Spatial object tracking data:
################
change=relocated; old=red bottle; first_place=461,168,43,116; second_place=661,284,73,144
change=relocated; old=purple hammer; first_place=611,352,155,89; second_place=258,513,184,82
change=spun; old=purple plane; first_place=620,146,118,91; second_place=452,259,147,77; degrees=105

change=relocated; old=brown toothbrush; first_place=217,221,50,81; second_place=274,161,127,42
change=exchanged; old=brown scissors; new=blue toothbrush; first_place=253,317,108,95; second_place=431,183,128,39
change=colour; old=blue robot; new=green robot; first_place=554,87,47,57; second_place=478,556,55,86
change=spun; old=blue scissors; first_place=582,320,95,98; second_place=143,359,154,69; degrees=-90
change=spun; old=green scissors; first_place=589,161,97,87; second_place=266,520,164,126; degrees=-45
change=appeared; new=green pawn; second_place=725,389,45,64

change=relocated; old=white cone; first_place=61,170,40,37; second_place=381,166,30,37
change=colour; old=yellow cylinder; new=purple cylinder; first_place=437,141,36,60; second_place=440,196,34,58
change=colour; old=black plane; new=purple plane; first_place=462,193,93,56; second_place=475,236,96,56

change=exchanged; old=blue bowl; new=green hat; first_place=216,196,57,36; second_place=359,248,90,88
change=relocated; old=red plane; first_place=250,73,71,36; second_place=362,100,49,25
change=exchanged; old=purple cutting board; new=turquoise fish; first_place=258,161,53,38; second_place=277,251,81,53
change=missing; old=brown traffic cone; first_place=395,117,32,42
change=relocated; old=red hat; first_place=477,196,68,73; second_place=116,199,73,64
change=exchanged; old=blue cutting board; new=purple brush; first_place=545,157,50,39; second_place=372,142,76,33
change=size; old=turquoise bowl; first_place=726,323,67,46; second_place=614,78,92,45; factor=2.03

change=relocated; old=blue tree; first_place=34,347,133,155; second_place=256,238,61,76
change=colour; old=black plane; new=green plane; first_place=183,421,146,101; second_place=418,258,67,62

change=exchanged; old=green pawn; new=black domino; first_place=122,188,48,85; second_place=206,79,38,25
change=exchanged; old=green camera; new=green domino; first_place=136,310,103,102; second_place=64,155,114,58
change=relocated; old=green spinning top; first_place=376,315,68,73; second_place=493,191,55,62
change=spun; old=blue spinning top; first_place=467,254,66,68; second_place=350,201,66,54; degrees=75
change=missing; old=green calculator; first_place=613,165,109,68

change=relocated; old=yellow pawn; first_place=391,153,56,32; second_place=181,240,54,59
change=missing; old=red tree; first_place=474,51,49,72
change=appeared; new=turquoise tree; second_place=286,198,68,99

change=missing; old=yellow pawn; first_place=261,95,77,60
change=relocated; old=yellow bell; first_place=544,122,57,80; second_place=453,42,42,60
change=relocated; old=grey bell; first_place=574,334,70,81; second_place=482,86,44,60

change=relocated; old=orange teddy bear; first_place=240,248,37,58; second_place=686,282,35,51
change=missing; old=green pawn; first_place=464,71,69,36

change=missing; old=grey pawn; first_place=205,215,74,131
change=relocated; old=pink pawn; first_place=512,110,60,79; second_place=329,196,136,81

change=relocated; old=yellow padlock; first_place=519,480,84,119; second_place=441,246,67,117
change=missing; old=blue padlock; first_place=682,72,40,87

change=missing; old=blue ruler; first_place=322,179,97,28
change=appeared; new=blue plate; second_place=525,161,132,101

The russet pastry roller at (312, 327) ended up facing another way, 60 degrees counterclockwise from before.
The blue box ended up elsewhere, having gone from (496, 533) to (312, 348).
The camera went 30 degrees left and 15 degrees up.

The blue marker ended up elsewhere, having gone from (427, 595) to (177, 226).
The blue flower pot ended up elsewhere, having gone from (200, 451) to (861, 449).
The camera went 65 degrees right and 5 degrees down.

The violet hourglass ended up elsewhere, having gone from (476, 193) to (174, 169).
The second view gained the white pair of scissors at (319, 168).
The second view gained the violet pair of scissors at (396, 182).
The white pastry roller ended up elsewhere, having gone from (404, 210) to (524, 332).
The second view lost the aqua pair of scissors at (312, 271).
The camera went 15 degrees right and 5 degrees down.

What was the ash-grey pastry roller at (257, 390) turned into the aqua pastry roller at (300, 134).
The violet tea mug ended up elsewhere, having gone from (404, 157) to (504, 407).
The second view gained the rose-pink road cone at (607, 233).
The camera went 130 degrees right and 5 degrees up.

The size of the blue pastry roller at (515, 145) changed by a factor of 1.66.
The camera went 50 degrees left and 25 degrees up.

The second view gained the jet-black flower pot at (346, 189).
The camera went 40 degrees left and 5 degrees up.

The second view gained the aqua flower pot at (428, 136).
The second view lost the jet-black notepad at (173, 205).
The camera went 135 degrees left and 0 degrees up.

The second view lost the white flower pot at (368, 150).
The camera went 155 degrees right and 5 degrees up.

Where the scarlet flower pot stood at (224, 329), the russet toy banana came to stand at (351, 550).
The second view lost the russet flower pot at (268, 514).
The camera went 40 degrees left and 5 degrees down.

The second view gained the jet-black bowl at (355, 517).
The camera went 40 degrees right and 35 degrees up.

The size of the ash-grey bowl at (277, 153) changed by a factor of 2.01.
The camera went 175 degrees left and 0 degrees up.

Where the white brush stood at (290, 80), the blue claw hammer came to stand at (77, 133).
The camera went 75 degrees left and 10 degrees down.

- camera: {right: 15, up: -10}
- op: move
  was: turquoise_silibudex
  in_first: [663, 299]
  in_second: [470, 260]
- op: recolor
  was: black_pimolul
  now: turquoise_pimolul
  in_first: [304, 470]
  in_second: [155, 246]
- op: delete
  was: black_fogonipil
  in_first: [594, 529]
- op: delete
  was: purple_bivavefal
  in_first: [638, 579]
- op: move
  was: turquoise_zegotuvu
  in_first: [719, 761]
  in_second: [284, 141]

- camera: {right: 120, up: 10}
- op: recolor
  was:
################
YOUR ASSIGNMENT: Give the records again, complete and exact.

RESPONSE:
change=relocated; old=red bottle; first_place=461,168,43,116; second_place=661,284,73,144
change=relocated; old=purple hammer; first_place=611,352,155,89; second_place=258,513,184,82
change=spun; old=purple plane; first_place=620,146,118,91; second_place=452,259,147,77; degrees=105

change=relocated; old=brown toothbrush; first_place=217,221,50,81; second_place=274,161,127,42
change=exchanged; old=brown scissors; new=blue toothbrush; first_place=253,317,108,95; second_place=431,183,128,39
change=colour; old=blue robot; new=green robot; first_place=554,87,47,57; second_place=478,556,55,86
change=spun; old=blue scissors; first_place=582,320,95,98; second_place=143,359,154,69; degrees=-90
change=spun; old=green scissors; first_place=589,161,97,87; second_place=266,520,164,126; degrees=-45
change=appeared; new=green pawn; second_place=725,389,45,64

change=relocated; old=white cone; first_place=61,170,40,37; second_place=381,166,30,37
change=colour; old=yellow cylinder; new=purple cylinder; first_place=437,141,36,60; second_place=440,196,34,58
change=colour; old=black plane; new=purple plane; first_place=462,193,93,56; second_place=475,236,96,56

change=exchanged; old=blue bowl; new=green hat; first_place=216,196,57,36; second_place=359,248,90,88
change=relocated; old=red plane; first_place=250,73,71,36; second_place=362,100,49,25
change=exchanged; old=purple cutting board; new=turquoise fish; first_place=258,161,53,38; second_place=277,251,81,53
change=missing; old=brown traffic cone; first_place=395,117,32,42
change=relocated; old=red hat; first_place=477,196,68,73; second_place=116,199,73,64
change=exchanged; old=blue cutting board; new=purple brush; first_place=545,157,50,39; second_place=372,142,76,33
change=size; old=turquoise bowl; first_place=726,323,67,46; second_place=614,78,92,45; factor=2.03

change=relocated; old=blue tree; first_place=34,347,133,155; second_place=256,238,61,76
change=colour; old=black plane; new=green plane; first_place=183,421,146,101; second_place=418,258,67,62

change=exchanged; old=green pawn; new=black domino; first_place=122,188,48,85; second_place=206,79,38,25
change=exchanged; old=green camera; new=green domino; first_place=136,310,103,102; second_place=64,155,114,58
change=relocated; old=green spinning top; first_place=376,315,68,73; second_place=493,191,55,62
change=spun; old=blue spinning top; first_place=467,254,66,68; second_place=350,201,66,54; degrees=75
change=missing; old=green calculator; first_place=613,165,109,68

change=relocated; old=yellow pawn; first_place=391,153,56,32; second_place=181,240,54,59
change=missing; old=red tree; first_place=474,51,49,72
change=appeared; new=turquoise tree; second_place=286,198,68,99

change=missing; old=yellow pawn; first_place=261,95,77,60
change=relocated; old=yellow bell; first_place=544,122,57,80; second_place=453,42,42,60
change=relocated; old=grey bell; first_place=574,334,70,81; second_place=482,86,44,60

change=relocated; old=orange teddy bear; first_place=240,248,37,58; second_place=686,282,35,51
change=missing; old=green pawn; first_place=464,71,69,36

change=missing; old=grey pawn; first_place=205,215,74,131
change=relocated; old=pink pawn; first_place=512,110,60,79; second_place=329,196,136,81

change=relocated; old=yellow padlock; first_place=519,480,84,119; second_place=441,246,67,117
change=missing; old=blue padlock; first_place=682,72,40,87

change=missing; old=blue ruler; first_place=322,179,97,28
change=appeared; new=blue plate; second_place=525,161,132,101

The russet pastry roller at (312, 327) ended up facing another way, 60 degrees counterclockwise from before.
The blue box ended up elsewhere, having gone from (496, 533) to (312, 348).
The camera went 30 degrees left and 15 degrees up.

The blue marker ended up elsewhere, having gone from (427, 595) to (177, 226).
The blue flower pot ended up elsewhere, having gone from (200, 451) to (861, 449).
The camera went 65 degrees right and 5 degrees down.

The violet hourglass ended up elsewhere, having gone from (476, 193) to (174, 169).
The second view gained the white pair of scissors at (319, 168).
The second view gained the violet pair of scissors at (396, 182).
The white pastry roller ended up elsewhere, having gone from (404, 210) to (524, 332).
The second view lost the aqua pair of scissors at (312, 271).
The camera went 15 degrees right and 5 degrees down.

What was the ash-grey pastry roller at (257, 390) turned into the aqua pastry roller at (300, 134).
The violet tea mug ended up elsewhere, having gone from (404, 157) to (504, 407).
The second view gained the rose-pink road cone at (607, 233).
The camera went 130 degrees right and 5 degrees up.

The size of the blue pastry roller at (515, 145) changed by a factor of 1.66.
The camera went 50 degrees left and 25 degrees up.

The second view gained the jet-black flower pot at (346, 189).
The camera went 40 degrees left and 5 degrees up.

The second view gained the aqua flower pot at (428, 136).
The second view lost the jet-black notepad at (173, 205).
The camera went 135 degrees left and 0 degrees up.

The second view lost the white flower pot at (368, 150).
The camera went 155 degrees right and 5 degrees up.

Where the scarlet flower pot stood at (224, 329), the russet toy banana came to stand at (351, 550).
The second view lost the russet flower pot at (268, 514).
The camera went 40 degrees left and 5 degrees down.

The second view gained the jet-black bowl at (355, 517).
The camera went 40 degrees right and 35 degrees up.

The size of the ash-grey bowl at (277, 153) changed by a factor of 2.01.
The camera went 175 degrees left and 0 degrees up.

Where the white brush stood at (290, 80), the blue claw hammer came to stand at (77, 133).
The camera went 75 degrees left and 10 degrees down.

- camera: {right: 15, up: -10}
- op: move
  was: turquoise_silibudex
  in_first: [663, 299]
  in_second: [470, 260]
- op: recolor
  was: black_pimolul
  now: turquoise_pimolul
  in_first: [304, 470]
  in_second: [155, 246]
- op: delete
  was: black_fogonipil
  in_first: [594, 529]
- op: delete
  was: purple_bivavefal
  in_first: [638, 579]
- op: move
  was: turquoise_zegotuvu
  in_first: [719, 761]
  in_second: [284, 141]

- camera: {right: 120, up: 10}
- op: recolor
  was:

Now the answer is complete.